● **YOUR INSTRUCTIONS**: The material below holds pictures, which are to be left out; copy exactly the lines from the one with "black cross: rotated" through the one with "gray semicircle: rotated".

● **GIVEN INFORMATION**:

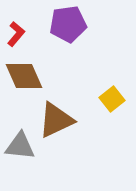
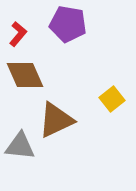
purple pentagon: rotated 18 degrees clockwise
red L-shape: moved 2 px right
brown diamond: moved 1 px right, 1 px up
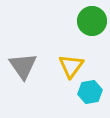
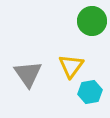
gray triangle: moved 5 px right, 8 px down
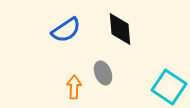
...
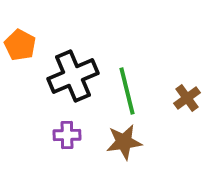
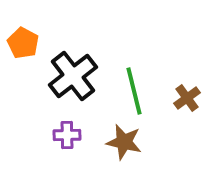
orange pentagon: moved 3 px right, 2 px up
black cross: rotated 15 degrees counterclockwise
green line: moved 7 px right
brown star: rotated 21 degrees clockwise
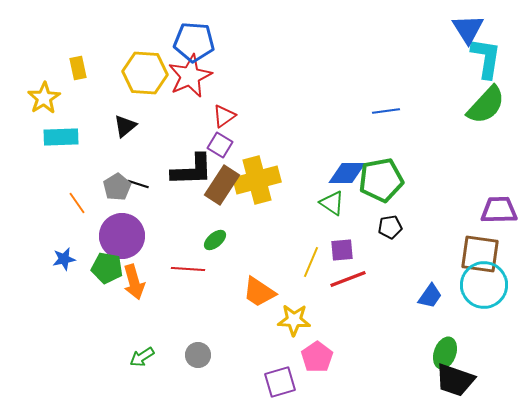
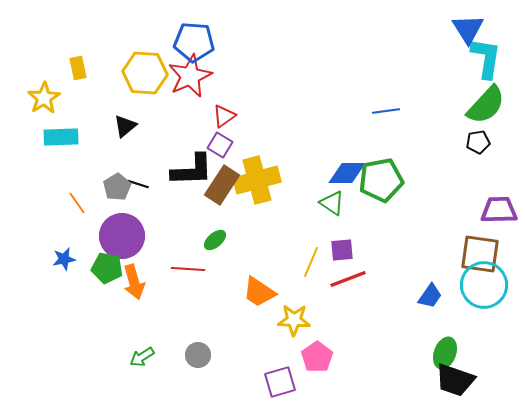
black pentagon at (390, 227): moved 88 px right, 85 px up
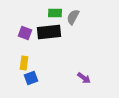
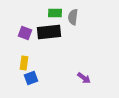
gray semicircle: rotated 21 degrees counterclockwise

● **TASK ANSWER**:
black cross: rotated 15 degrees counterclockwise
green line: moved 7 px right
brown star: rotated 21 degrees clockwise
black pentagon at (390, 227): moved 88 px right, 85 px up
gray semicircle: rotated 21 degrees counterclockwise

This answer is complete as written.